WHAT NEEDS TO BE DONE: Show each line of the data below that has the string "STEPPER" in it.

EXERCISE DATA:
☆ ☆ ☆ ☆ ☆

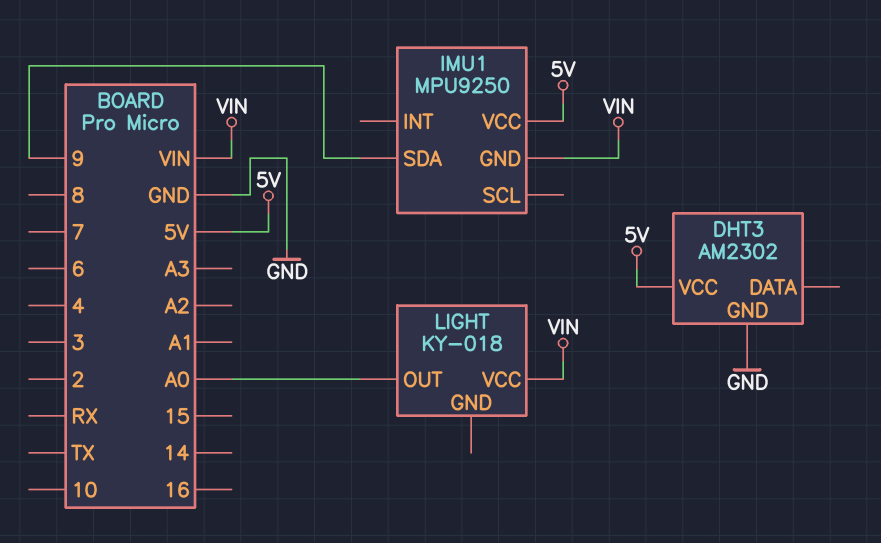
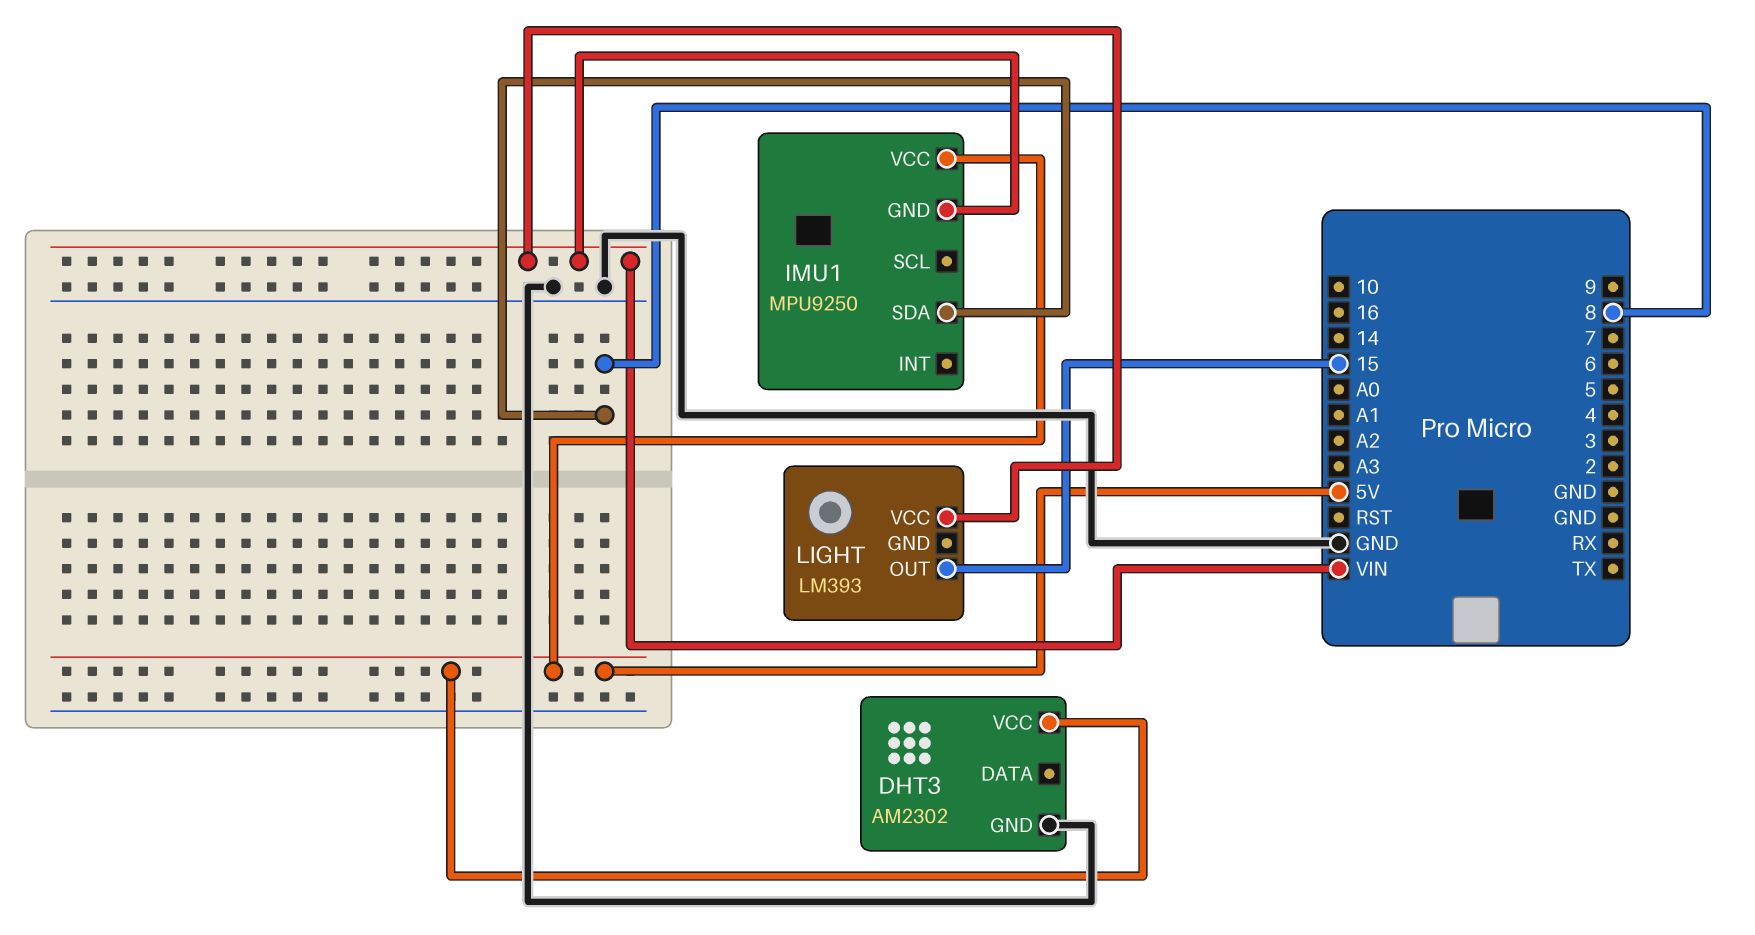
IMU1 pin SDA: 9 -> 8
LIGHT: KY-018 -> LM393
LIGHT pin OUT: A0 -> 15

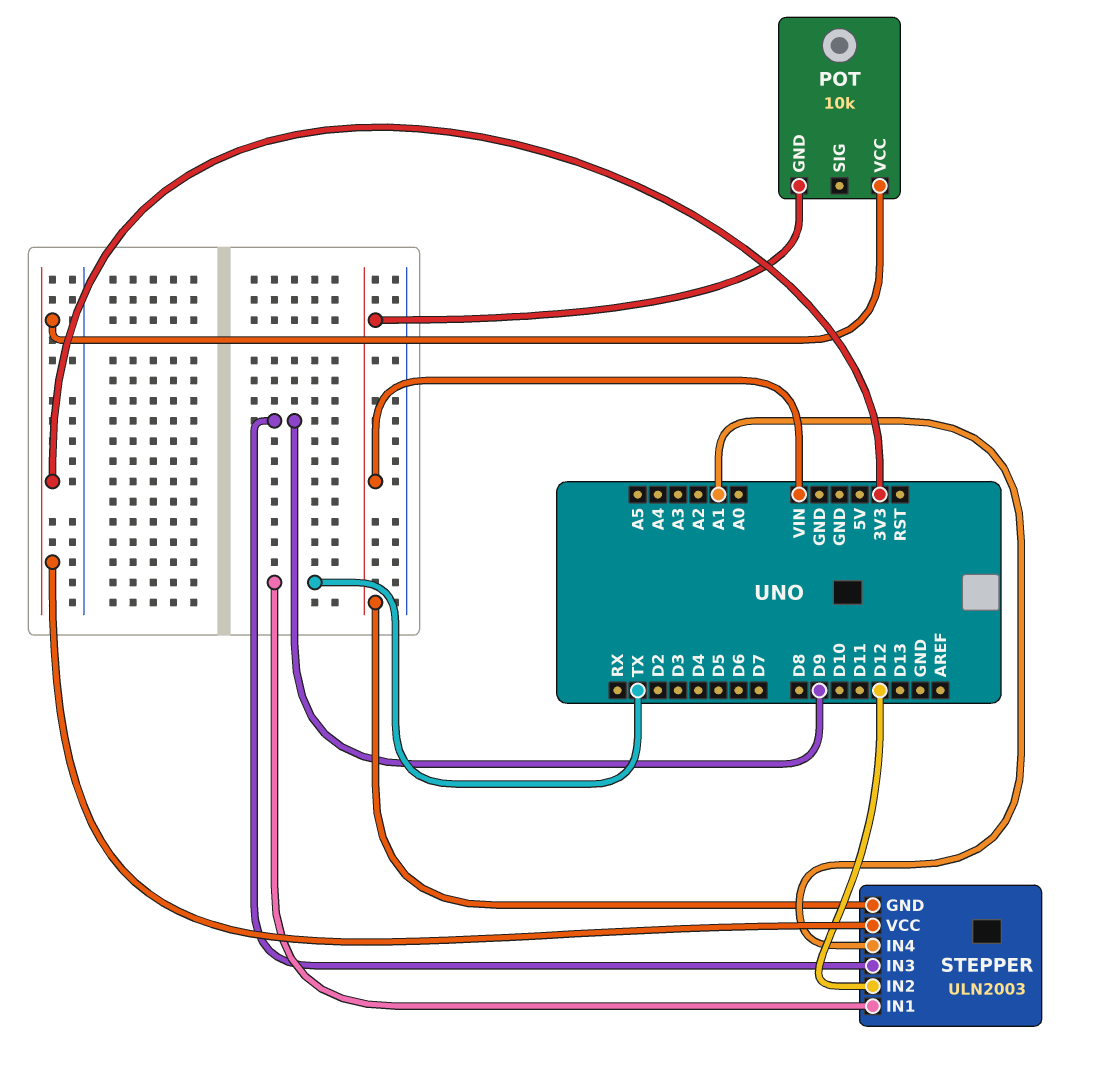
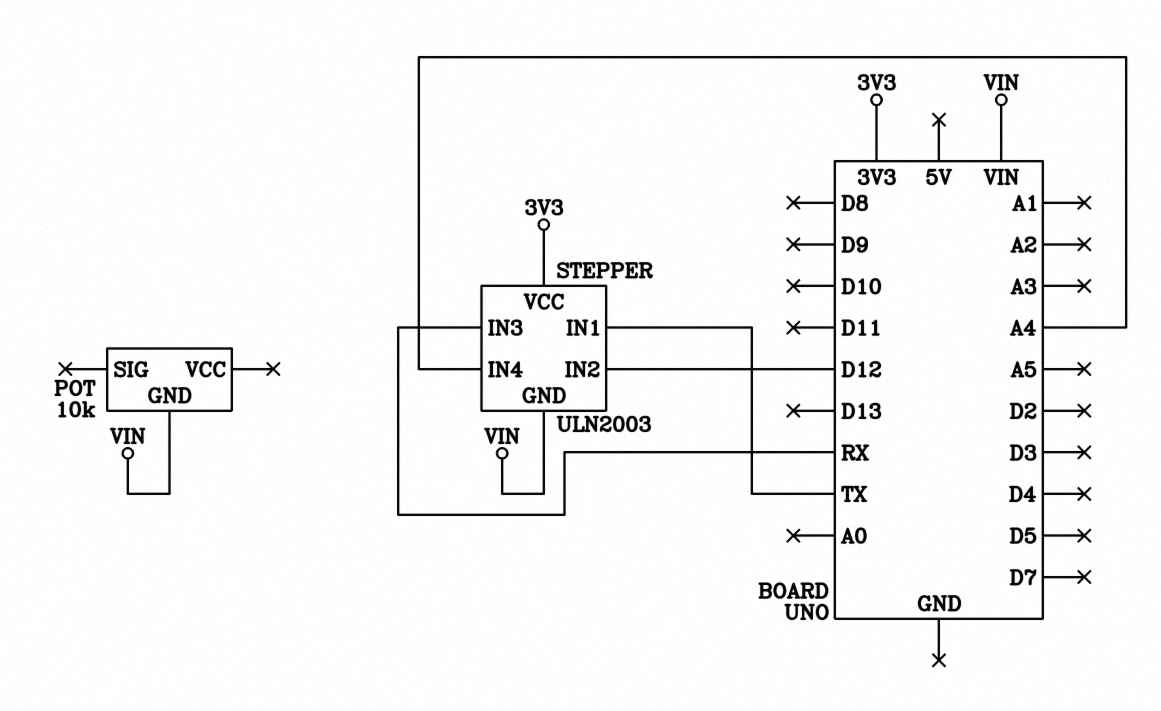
POT pin VCC: 3V3 -> none
STEPPER pin IN3: D9 -> RX
STEPPER pin IN4: A1 -> A4

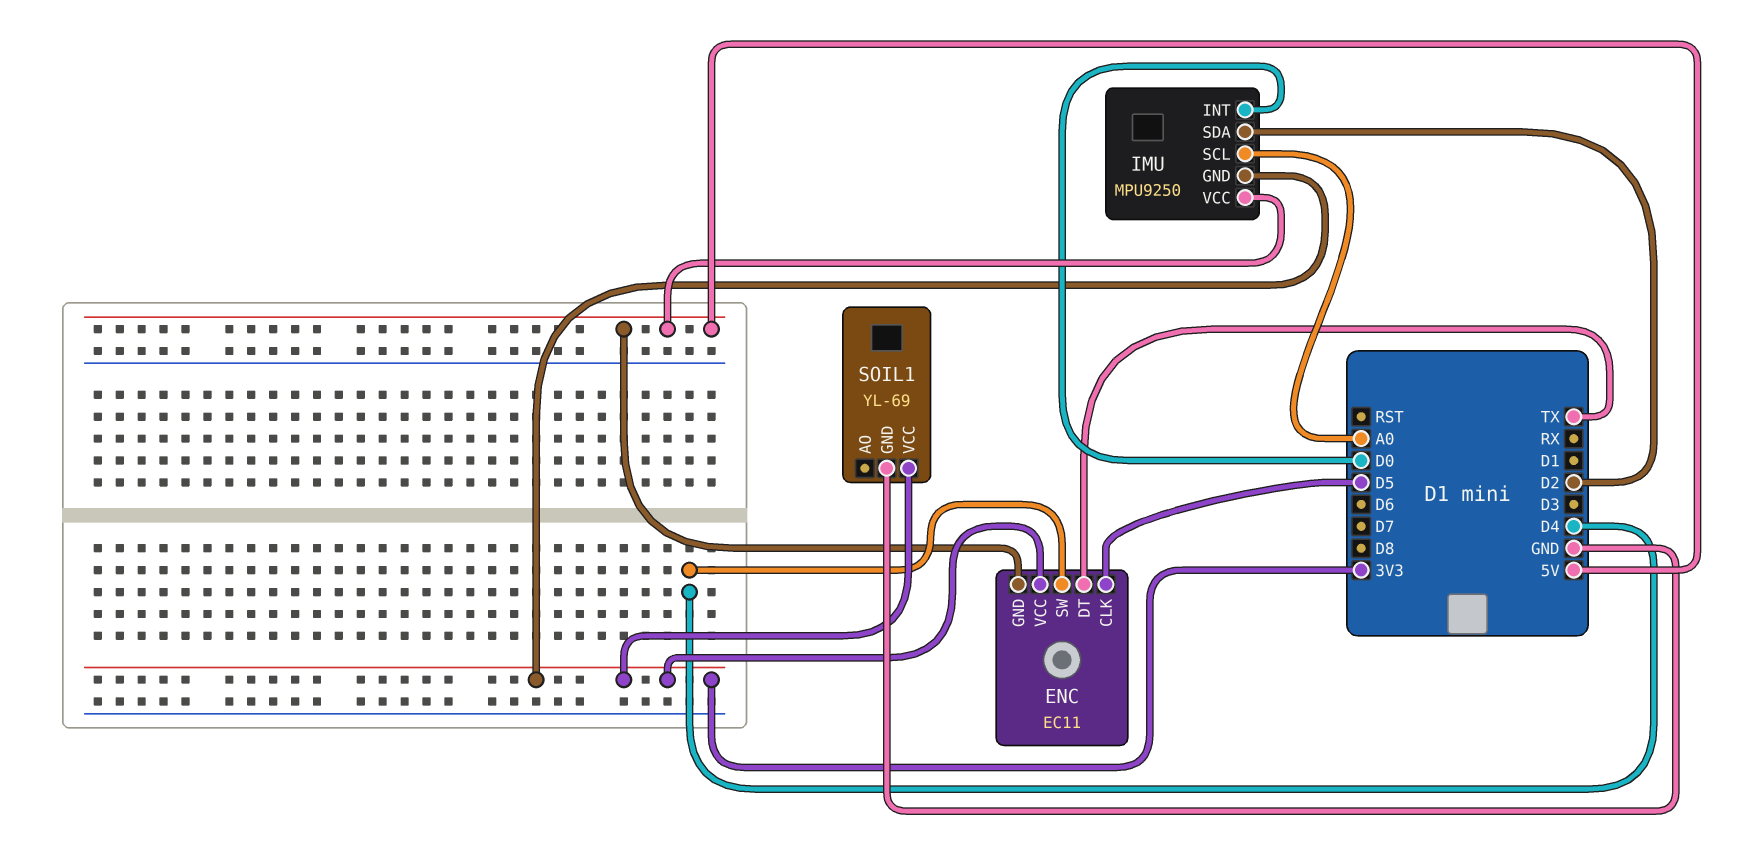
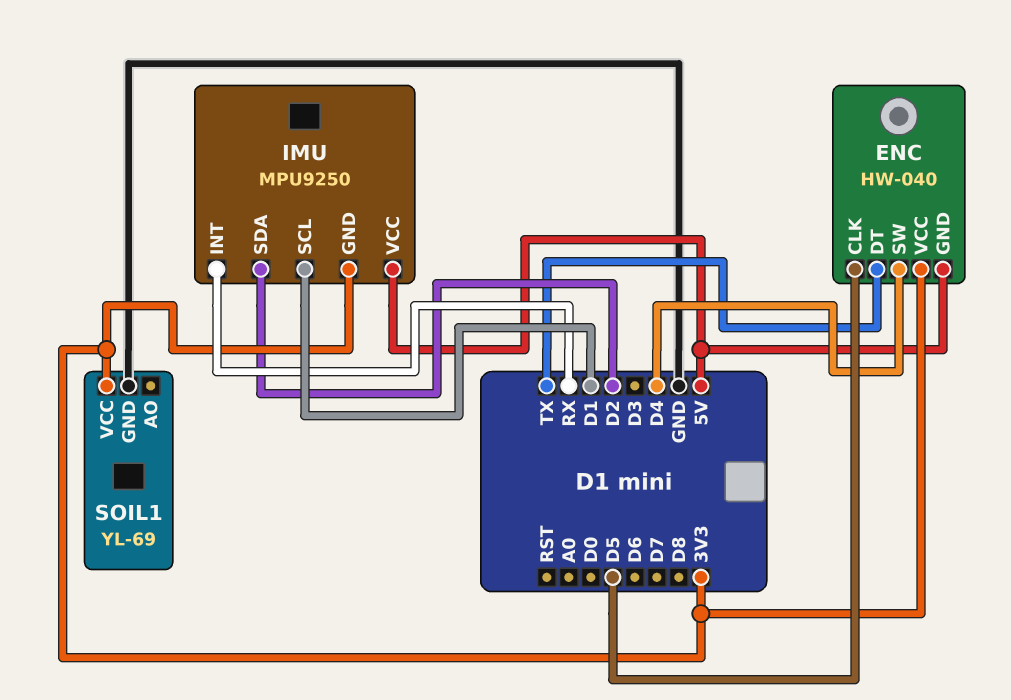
ENC: EC11 -> HW-040
IMU pin INT: D0 -> RX
IMU pin SCL: A0 -> D1

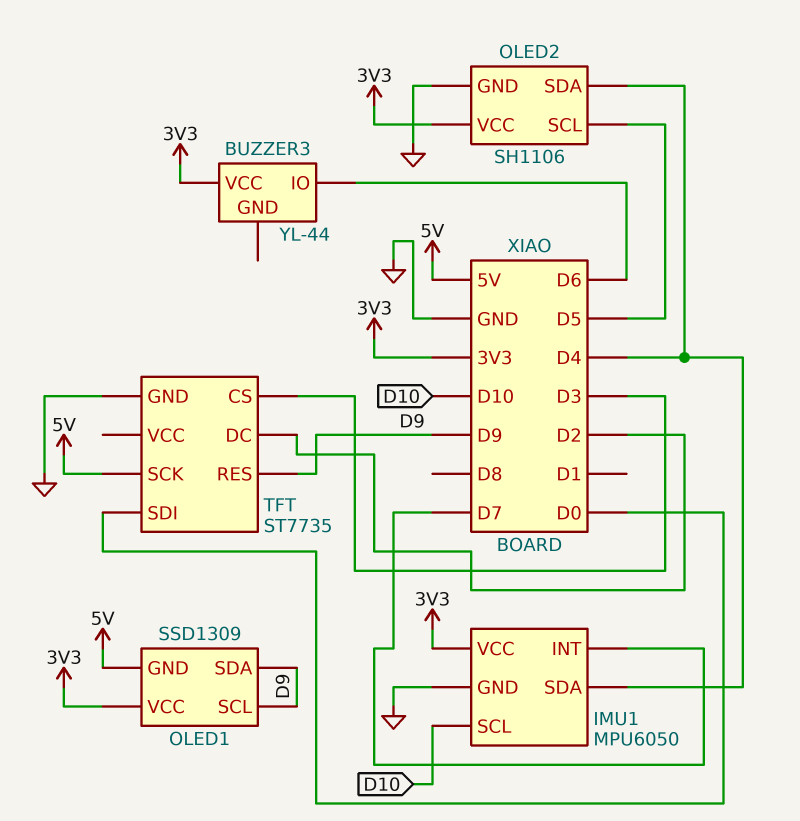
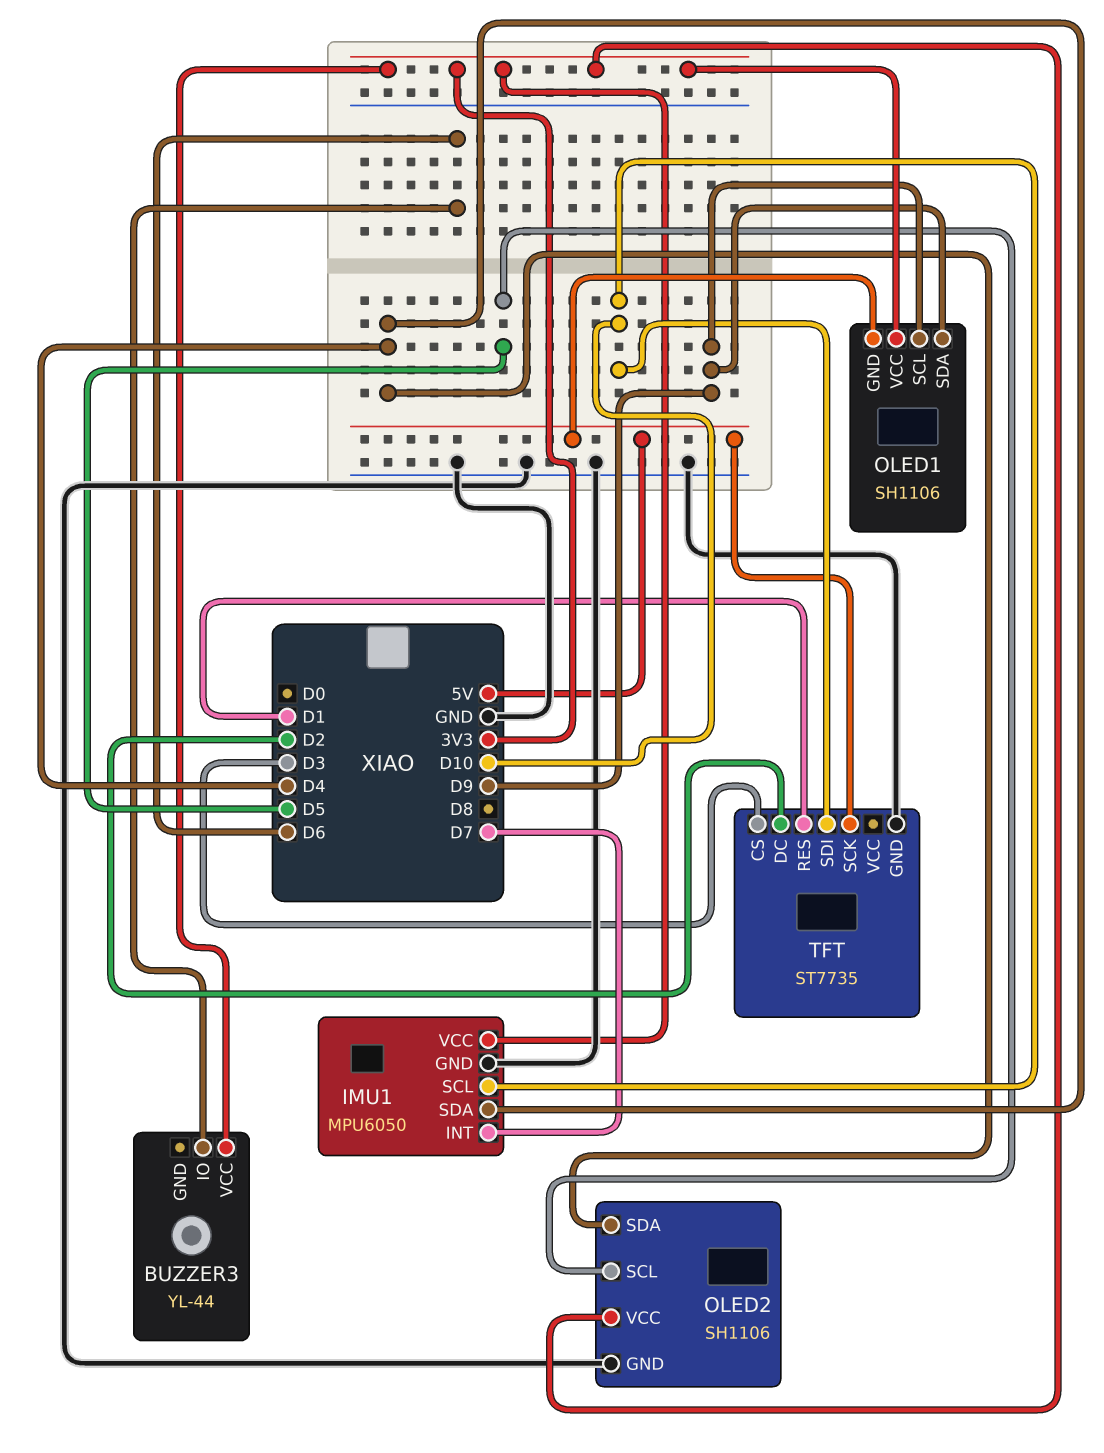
OLED1: SSD1309 -> SH1106
TFT pin RES: D9 -> D1
TFT pin SDI: D0 -> D10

☆ ☆ ☆ ☆ ☆

RESPONSE:
STEPPER pin IN3: D9 -> RX
STEPPER pin IN4: A1 -> A4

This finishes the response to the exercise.